Problem statement ->
Once the line holding "OLED pin SDA: D5 -> D8" is found in the listing below, write it out and each later line exactly, up to and including the one holding "LED2: blue -> red".

Information given below:

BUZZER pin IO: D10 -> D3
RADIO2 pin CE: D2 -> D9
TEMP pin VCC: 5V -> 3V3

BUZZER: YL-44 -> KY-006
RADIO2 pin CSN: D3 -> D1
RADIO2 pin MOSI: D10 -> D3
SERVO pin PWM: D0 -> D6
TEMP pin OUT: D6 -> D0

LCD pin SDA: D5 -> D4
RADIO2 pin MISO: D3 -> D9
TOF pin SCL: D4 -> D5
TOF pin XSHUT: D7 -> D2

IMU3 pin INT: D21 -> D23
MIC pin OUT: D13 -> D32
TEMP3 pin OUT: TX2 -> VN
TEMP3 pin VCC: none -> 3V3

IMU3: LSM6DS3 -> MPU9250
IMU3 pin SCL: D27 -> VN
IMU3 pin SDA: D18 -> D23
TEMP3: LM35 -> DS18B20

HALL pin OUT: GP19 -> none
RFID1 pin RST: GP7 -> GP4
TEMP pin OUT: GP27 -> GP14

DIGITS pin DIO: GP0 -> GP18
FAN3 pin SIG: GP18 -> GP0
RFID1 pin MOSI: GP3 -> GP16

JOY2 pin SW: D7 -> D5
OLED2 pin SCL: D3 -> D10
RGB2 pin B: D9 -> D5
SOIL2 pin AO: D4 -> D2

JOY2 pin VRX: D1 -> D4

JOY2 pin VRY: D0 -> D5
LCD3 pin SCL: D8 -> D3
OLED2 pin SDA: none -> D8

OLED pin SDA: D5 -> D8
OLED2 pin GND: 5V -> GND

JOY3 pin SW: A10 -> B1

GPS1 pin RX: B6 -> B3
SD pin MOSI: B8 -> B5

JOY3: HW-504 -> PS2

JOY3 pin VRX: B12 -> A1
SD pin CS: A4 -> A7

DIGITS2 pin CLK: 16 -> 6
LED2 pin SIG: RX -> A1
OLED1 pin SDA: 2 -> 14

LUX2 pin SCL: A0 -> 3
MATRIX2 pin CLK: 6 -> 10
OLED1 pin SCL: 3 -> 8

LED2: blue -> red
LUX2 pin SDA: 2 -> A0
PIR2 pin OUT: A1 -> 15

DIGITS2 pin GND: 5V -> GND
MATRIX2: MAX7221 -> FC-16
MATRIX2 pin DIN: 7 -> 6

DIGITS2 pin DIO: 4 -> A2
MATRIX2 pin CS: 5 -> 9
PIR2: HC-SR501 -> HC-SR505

End of Information given.

Solution to this exercise ->
OLED pin SDA: D5 -> D8
OLED2 pin GND: 5V -> GND

JOY3 pin SW: A10 -> B1

GPS1 pin RX: B6 -> B3
SD pin MOSI: B8 -> B5

JOY3: HW-504 -> PS2

JOY3 pin VRX: B12 -> A1
SD pin CS: A4 -> A7

DIGITS2 pin CLK: 16 -> 6
LED2 pin SIG: RX -> A1
OLED1 pin SDA: 2 -> 14

LUX2 pin SCL: A0 -> 3
MATRIX2 pin CLK: 6 -> 10
OLED1 pin SCL: 3 -> 8

LED2: blue -> red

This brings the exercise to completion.